WHAT IS BEING ASKED —
Scan the records below for the string "diamond" and return every line where it appears.
** INPUT follows **
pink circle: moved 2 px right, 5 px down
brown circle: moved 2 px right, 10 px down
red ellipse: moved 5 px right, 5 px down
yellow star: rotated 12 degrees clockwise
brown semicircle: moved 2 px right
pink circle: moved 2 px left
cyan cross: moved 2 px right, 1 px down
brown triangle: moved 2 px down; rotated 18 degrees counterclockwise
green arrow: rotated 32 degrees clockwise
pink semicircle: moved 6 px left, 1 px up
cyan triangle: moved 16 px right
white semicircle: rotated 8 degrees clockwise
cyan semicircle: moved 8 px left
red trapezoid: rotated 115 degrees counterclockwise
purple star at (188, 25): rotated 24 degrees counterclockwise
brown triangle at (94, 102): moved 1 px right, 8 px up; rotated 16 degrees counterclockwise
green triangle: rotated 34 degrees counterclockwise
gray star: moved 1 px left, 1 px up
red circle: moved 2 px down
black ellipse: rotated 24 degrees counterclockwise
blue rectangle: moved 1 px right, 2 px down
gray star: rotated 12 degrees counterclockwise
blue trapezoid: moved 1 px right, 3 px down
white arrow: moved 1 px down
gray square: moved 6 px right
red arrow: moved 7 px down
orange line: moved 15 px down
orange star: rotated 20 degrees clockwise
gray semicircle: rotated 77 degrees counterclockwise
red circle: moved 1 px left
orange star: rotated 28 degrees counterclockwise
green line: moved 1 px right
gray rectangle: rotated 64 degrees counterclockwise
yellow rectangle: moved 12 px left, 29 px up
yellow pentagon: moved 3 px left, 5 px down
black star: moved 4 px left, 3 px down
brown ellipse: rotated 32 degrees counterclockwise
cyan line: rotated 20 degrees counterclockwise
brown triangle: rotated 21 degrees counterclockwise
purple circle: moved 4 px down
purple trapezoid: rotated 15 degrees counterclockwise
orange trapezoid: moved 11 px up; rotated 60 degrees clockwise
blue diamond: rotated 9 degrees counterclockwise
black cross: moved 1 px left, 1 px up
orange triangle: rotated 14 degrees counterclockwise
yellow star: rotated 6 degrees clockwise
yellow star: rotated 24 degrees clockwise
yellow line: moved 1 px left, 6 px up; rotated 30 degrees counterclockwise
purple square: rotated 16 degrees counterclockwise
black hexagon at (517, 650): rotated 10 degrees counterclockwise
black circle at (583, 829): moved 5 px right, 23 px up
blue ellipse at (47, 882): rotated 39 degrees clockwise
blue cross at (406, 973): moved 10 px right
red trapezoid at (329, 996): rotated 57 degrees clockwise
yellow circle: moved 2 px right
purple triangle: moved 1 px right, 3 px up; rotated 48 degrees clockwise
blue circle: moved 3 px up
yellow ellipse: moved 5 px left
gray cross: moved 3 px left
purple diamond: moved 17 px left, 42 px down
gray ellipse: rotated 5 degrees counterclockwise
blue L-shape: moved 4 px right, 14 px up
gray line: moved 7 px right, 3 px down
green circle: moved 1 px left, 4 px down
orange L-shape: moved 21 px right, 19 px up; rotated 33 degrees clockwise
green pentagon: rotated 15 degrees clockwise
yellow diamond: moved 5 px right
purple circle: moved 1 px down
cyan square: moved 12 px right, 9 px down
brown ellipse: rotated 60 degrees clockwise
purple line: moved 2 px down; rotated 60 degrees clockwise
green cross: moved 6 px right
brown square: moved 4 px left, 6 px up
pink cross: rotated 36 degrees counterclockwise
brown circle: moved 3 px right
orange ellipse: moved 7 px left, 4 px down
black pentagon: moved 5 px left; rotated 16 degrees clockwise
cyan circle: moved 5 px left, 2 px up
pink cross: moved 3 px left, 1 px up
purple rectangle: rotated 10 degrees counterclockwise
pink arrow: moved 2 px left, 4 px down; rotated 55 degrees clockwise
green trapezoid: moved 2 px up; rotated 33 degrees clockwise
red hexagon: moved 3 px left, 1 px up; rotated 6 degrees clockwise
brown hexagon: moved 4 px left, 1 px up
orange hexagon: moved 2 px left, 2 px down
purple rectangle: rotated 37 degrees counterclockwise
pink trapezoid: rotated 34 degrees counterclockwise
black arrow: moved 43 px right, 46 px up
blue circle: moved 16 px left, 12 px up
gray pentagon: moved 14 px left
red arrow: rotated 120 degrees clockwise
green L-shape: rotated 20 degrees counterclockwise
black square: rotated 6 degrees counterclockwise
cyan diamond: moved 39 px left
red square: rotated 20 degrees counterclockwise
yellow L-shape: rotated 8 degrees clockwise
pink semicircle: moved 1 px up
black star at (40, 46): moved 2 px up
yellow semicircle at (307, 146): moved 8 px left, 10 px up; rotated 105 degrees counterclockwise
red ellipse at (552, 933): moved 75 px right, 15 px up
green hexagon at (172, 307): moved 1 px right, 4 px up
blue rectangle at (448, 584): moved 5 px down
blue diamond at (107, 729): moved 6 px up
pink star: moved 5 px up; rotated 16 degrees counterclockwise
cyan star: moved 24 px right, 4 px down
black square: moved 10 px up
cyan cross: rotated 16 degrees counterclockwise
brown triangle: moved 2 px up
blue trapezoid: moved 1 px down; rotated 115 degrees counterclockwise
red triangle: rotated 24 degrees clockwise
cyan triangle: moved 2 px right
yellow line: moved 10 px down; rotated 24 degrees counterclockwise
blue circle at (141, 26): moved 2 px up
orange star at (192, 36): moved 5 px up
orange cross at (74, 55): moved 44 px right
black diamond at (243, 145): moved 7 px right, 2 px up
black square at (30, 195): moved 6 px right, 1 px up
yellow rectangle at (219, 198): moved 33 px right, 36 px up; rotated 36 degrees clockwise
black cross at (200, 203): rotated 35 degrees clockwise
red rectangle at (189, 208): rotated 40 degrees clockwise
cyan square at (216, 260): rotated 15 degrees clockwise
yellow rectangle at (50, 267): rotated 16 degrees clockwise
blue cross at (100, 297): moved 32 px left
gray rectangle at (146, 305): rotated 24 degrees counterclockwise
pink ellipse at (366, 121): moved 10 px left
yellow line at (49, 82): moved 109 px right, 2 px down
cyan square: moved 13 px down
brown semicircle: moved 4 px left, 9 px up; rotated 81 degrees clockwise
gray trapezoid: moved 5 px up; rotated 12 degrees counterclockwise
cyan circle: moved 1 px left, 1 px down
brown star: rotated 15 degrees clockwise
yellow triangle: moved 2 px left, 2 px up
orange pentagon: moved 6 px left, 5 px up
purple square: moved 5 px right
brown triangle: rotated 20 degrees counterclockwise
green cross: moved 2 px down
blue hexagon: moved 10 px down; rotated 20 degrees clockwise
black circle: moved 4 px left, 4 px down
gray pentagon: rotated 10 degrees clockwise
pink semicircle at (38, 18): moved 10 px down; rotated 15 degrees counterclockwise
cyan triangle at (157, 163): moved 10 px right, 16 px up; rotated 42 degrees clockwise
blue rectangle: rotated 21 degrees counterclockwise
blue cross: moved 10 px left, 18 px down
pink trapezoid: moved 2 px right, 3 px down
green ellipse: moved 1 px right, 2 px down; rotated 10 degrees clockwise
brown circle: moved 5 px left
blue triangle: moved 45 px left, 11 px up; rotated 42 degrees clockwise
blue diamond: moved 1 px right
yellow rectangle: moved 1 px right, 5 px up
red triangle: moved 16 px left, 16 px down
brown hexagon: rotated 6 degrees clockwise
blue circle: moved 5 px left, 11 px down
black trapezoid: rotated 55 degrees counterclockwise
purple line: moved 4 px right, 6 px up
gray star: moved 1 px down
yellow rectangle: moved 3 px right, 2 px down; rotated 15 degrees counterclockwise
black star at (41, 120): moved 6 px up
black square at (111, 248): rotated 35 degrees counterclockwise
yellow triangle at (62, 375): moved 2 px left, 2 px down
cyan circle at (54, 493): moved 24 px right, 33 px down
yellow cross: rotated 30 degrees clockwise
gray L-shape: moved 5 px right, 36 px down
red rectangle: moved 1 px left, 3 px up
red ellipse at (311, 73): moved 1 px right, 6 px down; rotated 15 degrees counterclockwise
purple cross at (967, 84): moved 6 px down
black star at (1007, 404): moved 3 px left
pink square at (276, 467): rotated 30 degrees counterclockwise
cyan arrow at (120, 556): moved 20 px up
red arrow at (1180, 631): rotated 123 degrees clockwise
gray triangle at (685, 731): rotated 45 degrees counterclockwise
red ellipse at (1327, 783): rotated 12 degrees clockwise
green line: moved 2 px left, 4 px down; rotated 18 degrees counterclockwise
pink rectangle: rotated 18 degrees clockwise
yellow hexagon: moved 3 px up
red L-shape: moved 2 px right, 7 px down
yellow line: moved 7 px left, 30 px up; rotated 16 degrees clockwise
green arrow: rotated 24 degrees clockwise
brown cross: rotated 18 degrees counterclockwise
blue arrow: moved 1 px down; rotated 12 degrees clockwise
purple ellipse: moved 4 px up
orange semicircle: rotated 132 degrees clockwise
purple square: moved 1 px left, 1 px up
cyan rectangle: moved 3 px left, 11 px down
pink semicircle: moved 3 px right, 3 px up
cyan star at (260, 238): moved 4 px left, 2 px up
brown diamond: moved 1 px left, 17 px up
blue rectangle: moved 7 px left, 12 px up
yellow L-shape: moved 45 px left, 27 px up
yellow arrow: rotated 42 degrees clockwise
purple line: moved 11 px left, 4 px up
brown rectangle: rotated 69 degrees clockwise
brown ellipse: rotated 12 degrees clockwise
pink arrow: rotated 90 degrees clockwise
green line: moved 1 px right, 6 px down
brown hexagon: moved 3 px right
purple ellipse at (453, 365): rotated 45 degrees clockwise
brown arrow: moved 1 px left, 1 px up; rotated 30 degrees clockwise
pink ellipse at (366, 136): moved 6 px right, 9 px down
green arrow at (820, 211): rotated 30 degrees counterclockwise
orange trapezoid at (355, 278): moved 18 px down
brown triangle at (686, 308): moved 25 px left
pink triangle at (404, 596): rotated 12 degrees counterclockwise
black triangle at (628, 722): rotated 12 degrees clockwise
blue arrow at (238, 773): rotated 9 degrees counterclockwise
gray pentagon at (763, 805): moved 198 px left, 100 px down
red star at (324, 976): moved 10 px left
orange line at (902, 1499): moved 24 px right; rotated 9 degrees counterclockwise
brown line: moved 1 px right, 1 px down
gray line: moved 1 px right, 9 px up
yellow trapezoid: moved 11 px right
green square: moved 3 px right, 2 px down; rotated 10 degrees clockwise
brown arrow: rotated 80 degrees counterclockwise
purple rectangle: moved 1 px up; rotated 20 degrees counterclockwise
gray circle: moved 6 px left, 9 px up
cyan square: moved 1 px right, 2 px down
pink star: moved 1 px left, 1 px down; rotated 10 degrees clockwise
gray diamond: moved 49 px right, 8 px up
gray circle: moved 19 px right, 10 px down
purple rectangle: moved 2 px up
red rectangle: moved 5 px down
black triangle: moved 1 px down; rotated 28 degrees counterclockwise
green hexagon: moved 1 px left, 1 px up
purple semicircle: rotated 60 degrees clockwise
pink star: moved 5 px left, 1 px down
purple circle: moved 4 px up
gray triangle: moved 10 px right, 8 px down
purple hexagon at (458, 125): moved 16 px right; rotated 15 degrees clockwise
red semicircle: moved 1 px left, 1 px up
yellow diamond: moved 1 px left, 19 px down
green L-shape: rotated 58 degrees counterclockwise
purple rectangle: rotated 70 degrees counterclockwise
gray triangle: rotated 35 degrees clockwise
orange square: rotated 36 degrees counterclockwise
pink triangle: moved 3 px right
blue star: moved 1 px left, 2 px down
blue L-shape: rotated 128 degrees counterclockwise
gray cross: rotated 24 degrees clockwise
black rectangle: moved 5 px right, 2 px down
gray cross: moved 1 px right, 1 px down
** End of INPUT **
ANSWER FOR THE TASK —
blue diamond: rotated 9 degrees counterclockwise
purple diamond: moved 17 px left, 42 px down
yellow diamond: moved 5 px right
cyan diamond: moved 39 px left
blue diamond at (107, 729): moved 6 px up
black diamond at (243, 145): moved 7 px right, 2 px up
blue diamond: moved 1 px right
brown diamond: moved 1 px left, 17 px up
gray diamond: moved 49 px right, 8 px up
yellow diamond: moved 1 px left, 19 px down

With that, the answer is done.